(Coordinate-based change listings)
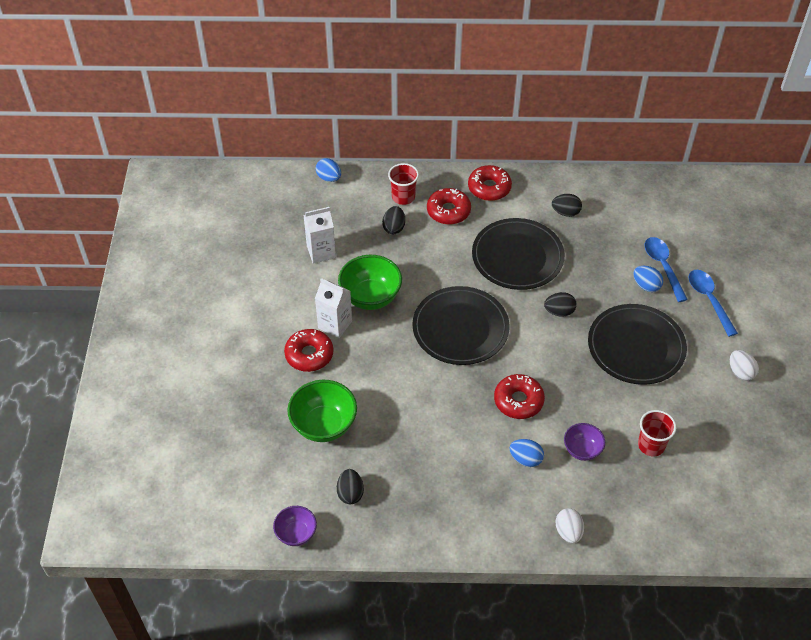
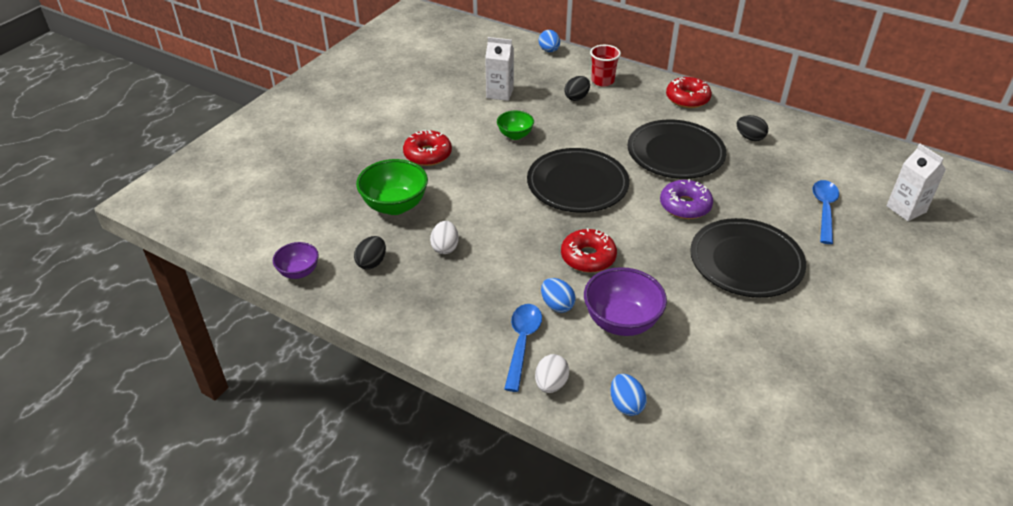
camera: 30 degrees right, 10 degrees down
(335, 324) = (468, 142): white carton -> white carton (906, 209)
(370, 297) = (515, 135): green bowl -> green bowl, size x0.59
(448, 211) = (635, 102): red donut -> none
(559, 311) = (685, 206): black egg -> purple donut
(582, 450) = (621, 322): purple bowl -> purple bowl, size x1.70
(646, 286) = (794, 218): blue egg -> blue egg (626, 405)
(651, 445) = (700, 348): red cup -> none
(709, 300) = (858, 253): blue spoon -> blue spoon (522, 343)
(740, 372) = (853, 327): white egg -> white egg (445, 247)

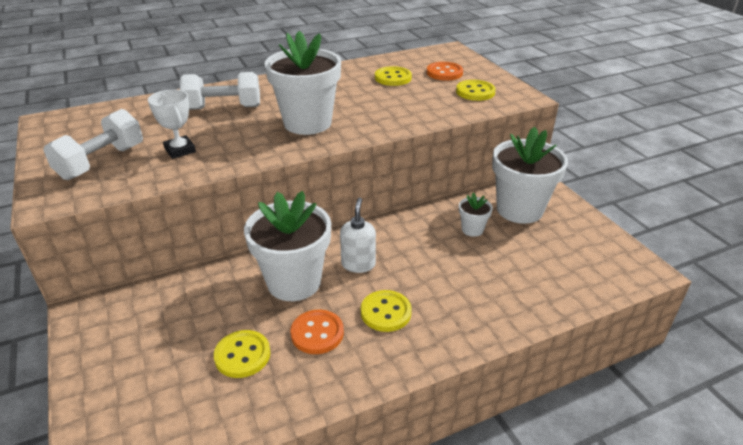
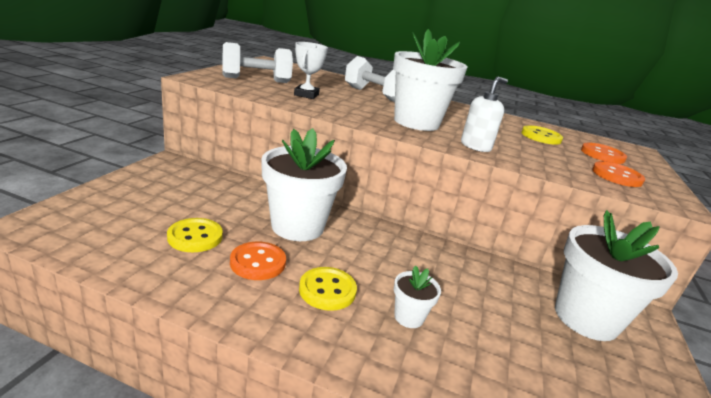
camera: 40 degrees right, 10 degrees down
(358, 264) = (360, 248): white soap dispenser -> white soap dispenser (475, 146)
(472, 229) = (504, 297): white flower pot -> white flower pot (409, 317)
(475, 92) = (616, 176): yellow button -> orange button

• _TASK DETAILS_
Set down, word for word, the line that holds "(740, 372) = (853, 327): white" and all lines after it to the end of the entries above, but not the pictures.

• _WRITTEN ANSWER_
(740, 372) = (853, 327): white egg -> white egg (445, 247)

camera: 40 degrees right, 10 degrees down
(358, 264) = (360, 248): white soap dispenser -> white soap dispenser (475, 146)
(472, 229) = (504, 297): white flower pot -> white flower pot (409, 317)
(475, 92) = (616, 176): yellow button -> orange button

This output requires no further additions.